Data items
_____

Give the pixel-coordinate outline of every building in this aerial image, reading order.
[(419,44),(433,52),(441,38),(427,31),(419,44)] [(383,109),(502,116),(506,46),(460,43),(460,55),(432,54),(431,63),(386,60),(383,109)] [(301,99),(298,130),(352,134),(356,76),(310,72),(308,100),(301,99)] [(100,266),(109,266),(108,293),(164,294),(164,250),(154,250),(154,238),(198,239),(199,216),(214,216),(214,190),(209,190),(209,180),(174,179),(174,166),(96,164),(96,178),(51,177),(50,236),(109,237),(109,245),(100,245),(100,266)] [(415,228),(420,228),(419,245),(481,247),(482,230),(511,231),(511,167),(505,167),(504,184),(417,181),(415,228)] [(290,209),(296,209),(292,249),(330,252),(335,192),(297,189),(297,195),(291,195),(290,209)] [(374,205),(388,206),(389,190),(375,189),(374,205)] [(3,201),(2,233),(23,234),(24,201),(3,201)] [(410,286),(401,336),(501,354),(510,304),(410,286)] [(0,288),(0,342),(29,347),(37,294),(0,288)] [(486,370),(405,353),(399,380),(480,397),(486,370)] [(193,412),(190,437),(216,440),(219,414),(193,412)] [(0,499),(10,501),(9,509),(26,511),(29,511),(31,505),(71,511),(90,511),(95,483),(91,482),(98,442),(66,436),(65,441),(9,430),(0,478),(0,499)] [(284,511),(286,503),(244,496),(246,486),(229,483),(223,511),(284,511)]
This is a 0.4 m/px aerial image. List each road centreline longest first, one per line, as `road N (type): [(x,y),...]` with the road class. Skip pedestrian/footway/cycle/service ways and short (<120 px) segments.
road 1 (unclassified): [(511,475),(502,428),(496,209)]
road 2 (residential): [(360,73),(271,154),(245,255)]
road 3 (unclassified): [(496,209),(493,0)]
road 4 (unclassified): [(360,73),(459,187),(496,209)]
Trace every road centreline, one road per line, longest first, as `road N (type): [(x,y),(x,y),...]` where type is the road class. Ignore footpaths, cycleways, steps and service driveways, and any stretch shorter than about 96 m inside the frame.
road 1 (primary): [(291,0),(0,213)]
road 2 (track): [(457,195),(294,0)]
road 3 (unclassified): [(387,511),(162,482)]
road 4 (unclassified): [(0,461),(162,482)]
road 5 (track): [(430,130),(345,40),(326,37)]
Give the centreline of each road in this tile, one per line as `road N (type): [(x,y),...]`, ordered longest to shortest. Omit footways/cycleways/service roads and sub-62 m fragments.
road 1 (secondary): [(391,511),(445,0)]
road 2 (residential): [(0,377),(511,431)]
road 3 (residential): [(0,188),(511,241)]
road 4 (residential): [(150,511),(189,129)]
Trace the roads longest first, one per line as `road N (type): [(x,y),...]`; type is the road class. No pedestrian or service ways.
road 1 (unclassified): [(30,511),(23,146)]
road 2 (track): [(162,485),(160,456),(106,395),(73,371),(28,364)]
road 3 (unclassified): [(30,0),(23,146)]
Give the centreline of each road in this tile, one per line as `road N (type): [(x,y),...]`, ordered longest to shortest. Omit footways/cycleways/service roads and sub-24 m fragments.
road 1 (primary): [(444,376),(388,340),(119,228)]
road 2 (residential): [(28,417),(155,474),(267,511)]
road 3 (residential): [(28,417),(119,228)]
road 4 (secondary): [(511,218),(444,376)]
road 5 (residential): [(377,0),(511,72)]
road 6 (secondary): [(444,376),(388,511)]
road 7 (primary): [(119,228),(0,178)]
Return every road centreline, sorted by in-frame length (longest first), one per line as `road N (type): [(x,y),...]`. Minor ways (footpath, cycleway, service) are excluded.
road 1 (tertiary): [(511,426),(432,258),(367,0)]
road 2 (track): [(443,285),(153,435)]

_____

> [Stated exercise] Pull out every line of the entries above that contains the word "aerial", matching case exactly.

> [Final result]
Give the pixel-coordinate outline of every building in this aerial image, reading order.
This is a 0.4 m/px aerial image. List each road centreline longest first, one per line, as `road N (type): [(x,y),...]` with the road class. Skip pedestrian/footway/cycle/service ways and short (<120 px) segments.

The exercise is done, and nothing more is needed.